Records for locating described items:

........

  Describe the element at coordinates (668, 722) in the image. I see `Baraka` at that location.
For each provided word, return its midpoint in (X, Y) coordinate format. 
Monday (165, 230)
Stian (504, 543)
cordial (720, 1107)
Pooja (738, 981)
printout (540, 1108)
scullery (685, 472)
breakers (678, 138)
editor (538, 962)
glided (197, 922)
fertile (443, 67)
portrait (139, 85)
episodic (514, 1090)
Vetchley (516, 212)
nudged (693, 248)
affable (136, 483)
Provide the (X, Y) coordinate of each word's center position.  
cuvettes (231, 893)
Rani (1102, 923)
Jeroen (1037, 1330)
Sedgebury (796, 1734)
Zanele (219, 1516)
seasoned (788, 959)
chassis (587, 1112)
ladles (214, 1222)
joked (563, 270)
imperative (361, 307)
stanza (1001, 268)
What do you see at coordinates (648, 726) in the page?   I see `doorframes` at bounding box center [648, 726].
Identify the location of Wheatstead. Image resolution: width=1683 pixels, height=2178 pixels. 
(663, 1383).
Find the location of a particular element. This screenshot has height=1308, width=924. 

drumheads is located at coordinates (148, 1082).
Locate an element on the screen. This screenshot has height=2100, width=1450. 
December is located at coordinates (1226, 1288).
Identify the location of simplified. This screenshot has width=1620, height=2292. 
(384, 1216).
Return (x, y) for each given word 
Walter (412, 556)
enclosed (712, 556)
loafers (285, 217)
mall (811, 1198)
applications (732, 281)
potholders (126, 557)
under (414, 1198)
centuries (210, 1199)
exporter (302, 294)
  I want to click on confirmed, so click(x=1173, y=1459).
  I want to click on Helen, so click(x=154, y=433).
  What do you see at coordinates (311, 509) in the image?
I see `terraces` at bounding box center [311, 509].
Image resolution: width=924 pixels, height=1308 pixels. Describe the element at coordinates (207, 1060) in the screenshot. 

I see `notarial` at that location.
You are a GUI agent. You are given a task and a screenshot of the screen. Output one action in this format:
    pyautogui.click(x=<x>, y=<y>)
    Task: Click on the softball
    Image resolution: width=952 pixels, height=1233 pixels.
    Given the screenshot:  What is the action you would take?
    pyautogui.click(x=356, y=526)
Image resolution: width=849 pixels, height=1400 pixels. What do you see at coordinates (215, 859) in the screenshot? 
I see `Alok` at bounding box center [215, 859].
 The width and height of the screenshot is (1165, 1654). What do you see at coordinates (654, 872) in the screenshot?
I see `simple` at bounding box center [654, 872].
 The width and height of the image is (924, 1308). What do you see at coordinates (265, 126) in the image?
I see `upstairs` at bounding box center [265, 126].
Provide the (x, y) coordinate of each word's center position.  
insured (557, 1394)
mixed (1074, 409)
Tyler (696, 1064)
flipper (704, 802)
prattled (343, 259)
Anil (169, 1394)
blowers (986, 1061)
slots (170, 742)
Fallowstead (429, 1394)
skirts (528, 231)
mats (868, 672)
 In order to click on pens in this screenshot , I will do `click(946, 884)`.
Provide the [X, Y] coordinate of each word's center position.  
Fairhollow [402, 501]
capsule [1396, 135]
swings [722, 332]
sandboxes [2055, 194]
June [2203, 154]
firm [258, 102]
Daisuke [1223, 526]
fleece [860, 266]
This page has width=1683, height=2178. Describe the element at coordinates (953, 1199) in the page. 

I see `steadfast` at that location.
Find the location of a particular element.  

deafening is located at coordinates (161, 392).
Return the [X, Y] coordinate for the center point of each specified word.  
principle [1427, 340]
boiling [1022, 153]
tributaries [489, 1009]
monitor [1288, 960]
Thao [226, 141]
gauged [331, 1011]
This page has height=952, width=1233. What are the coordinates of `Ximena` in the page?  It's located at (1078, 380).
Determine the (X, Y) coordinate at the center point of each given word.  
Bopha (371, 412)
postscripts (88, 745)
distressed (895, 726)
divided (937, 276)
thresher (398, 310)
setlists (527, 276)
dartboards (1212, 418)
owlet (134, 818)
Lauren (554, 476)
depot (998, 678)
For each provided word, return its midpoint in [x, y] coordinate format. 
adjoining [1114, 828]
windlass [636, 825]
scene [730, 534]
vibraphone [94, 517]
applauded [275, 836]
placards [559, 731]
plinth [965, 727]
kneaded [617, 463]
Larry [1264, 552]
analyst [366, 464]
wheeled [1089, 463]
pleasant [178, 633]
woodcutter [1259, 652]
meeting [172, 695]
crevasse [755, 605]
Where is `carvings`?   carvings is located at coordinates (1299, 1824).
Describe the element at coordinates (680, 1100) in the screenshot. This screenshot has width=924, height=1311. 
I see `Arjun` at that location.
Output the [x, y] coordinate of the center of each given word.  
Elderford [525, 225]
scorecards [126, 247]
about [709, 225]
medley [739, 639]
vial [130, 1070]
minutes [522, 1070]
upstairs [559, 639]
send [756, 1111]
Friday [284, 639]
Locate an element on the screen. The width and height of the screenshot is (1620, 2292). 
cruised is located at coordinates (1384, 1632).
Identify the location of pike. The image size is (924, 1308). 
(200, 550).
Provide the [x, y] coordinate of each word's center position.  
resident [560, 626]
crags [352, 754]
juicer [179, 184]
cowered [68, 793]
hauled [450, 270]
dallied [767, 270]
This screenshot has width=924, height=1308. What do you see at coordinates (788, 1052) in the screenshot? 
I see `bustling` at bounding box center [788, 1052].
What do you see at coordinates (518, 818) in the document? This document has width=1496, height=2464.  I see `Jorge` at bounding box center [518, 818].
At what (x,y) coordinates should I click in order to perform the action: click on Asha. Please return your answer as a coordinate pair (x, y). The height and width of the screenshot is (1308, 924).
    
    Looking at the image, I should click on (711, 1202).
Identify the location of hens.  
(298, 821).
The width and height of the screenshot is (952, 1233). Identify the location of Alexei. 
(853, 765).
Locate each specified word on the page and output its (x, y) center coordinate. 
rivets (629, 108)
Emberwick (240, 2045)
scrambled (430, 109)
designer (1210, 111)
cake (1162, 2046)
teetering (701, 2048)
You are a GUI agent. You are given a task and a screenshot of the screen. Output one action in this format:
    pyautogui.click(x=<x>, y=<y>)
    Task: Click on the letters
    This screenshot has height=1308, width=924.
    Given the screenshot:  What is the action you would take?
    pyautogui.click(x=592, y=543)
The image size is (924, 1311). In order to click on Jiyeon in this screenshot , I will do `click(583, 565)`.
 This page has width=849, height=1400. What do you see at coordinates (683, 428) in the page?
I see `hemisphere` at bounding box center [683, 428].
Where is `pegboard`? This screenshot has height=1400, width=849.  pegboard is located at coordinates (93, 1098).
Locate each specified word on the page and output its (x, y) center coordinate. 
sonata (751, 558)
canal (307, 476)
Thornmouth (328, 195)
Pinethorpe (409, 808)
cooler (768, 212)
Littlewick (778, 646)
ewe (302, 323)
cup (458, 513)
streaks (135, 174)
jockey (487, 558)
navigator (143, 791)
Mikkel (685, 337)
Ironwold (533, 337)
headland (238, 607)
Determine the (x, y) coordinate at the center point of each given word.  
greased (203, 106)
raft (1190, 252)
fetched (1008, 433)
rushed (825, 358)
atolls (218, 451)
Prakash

........

EXERCISE AIM: In the records above, copy out every line from the one containing "scullery (685, 472)" down to the one containing "affable (136, 483)", keeping both of those lines.

WRITTEN SOLUTION:
scullery (685, 472)
breakers (678, 138)
editor (538, 962)
glided (197, 922)
fertile (443, 67)
portrait (139, 85)
episodic (514, 1090)
Vetchley (516, 212)
nudged (693, 248)
affable (136, 483)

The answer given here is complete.